[Object state comparisons]
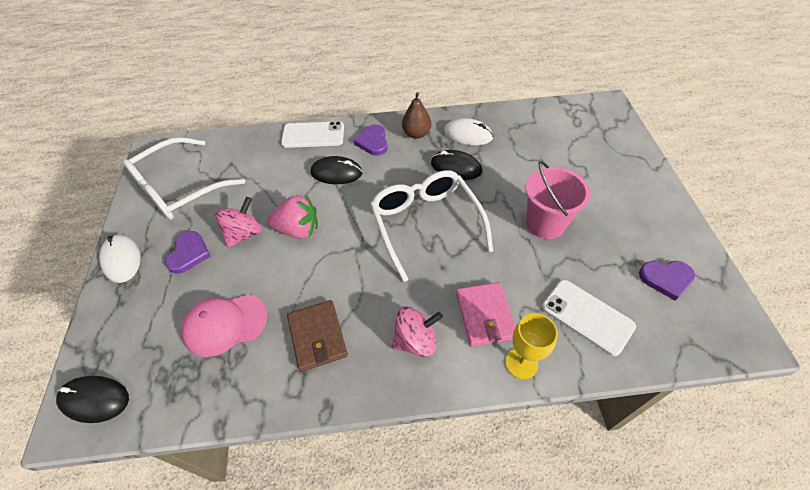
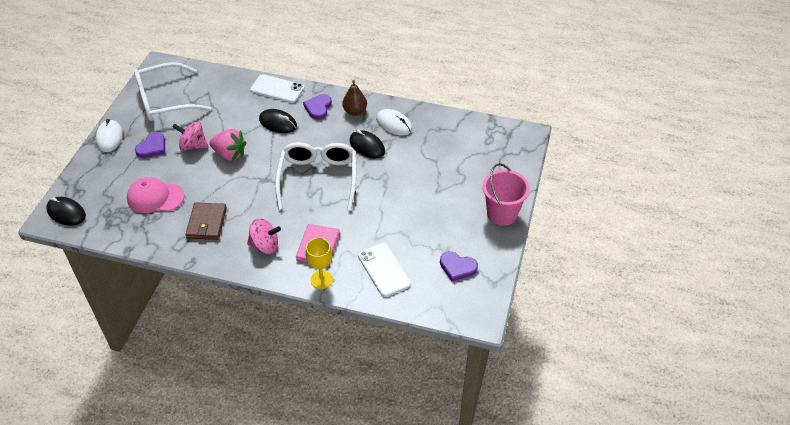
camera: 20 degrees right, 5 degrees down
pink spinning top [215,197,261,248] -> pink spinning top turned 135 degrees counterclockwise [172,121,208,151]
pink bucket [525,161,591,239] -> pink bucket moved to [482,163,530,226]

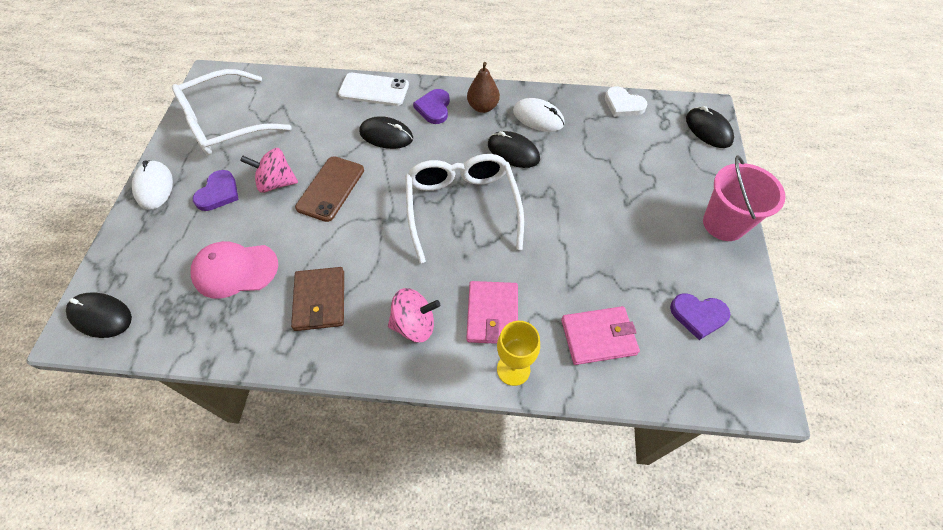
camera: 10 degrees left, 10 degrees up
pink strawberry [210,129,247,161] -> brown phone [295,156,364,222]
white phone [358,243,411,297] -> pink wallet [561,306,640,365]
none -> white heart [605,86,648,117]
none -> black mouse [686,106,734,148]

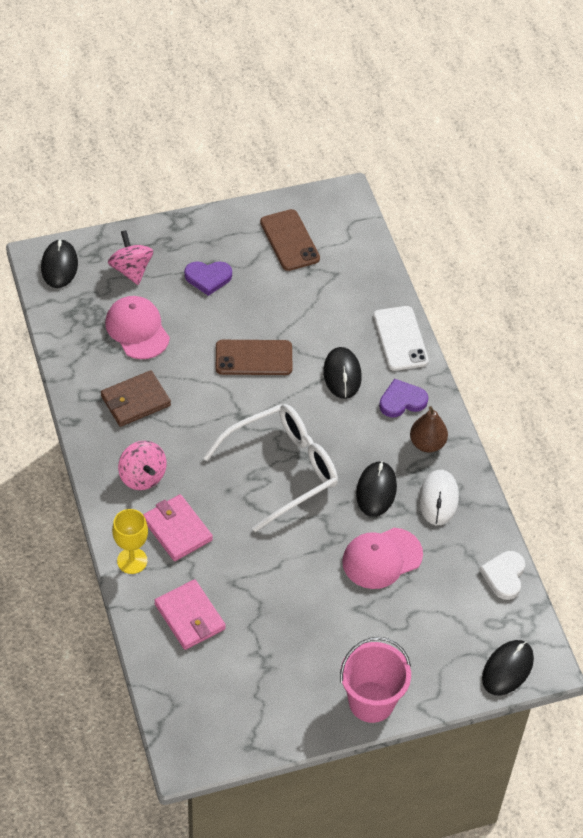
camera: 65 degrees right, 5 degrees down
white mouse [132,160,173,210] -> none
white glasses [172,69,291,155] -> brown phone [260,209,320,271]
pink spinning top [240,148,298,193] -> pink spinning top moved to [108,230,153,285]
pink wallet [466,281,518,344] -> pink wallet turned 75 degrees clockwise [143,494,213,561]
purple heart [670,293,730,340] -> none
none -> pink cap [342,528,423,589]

TASK ITEM: Leaving out the images, return the entries above exactly as they read.

EXERCISE RESPONSE:
camera: 20 degrees right, 5 degrees down
pink spinning top [215,197,261,248] -> pink spinning top turned 135 degrees counterclockwise [172,121,208,151]
pink bucket [525,161,591,239] -> pink bucket moved to [482,163,530,226]

camera: 10 degrees left, 10 degrees up
pink strawberry [210,129,247,161] -> brown phone [295,156,364,222]
white phone [358,243,411,297] -> pink wallet [561,306,640,365]
none -> white heart [605,86,648,117]
none -> black mouse [686,106,734,148]

camera: 65 degrees right, 5 degrees down
white mouse [132,160,173,210] -> none
white glasses [172,69,291,155] -> brown phone [260,209,320,271]
pink spinning top [240,148,298,193] -> pink spinning top moved to [108,230,153,285]
pink wallet [466,281,518,344] -> pink wallet turned 75 degrees clockwise [143,494,213,561]
purple heart [670,293,730,340] -> none
none -> pink cap [342,528,423,589]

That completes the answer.